Exercise brief
From the listing below, copy only the lines from the line that contains "recoloured | yellow" to the line that contains "75 degrees clockwise |", counting those two lines as part of the copy.

···

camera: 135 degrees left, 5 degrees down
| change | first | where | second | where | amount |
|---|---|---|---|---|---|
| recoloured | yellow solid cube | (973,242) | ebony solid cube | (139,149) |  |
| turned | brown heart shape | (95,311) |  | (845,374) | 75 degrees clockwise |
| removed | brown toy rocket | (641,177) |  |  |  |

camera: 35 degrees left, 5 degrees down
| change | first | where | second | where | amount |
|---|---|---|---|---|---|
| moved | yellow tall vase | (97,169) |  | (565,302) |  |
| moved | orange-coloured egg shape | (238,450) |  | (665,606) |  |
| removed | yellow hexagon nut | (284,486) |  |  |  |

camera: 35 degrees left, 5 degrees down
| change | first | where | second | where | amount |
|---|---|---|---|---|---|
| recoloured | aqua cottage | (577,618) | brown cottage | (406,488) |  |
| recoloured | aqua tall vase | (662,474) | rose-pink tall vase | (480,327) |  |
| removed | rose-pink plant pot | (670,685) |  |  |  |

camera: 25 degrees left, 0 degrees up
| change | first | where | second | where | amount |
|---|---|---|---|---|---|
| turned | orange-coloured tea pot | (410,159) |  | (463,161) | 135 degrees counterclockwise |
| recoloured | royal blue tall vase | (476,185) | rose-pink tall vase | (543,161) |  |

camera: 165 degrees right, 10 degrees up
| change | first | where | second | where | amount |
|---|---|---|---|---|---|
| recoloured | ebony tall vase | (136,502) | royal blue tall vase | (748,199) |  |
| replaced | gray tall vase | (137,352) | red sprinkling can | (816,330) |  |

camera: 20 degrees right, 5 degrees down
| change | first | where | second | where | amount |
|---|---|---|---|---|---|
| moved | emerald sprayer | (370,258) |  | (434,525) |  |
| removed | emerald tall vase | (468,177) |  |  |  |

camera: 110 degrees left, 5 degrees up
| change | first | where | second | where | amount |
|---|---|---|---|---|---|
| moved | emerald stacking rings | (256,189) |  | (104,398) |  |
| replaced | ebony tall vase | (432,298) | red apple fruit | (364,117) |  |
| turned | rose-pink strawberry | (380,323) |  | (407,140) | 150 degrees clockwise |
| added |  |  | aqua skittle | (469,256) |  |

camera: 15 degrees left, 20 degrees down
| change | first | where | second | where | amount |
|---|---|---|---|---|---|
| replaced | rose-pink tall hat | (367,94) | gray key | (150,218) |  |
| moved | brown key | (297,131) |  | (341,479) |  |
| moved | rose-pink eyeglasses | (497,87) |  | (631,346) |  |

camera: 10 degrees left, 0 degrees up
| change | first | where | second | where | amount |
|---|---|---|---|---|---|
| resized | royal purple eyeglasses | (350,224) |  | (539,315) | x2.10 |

···

Task answer
| recoloured | yellow solid cube | (973,242) | ebony solid cube | (139,149) |  |
| turned | brown heart shape | (95,311) |  | (845,374) | 75 degrees clockwise |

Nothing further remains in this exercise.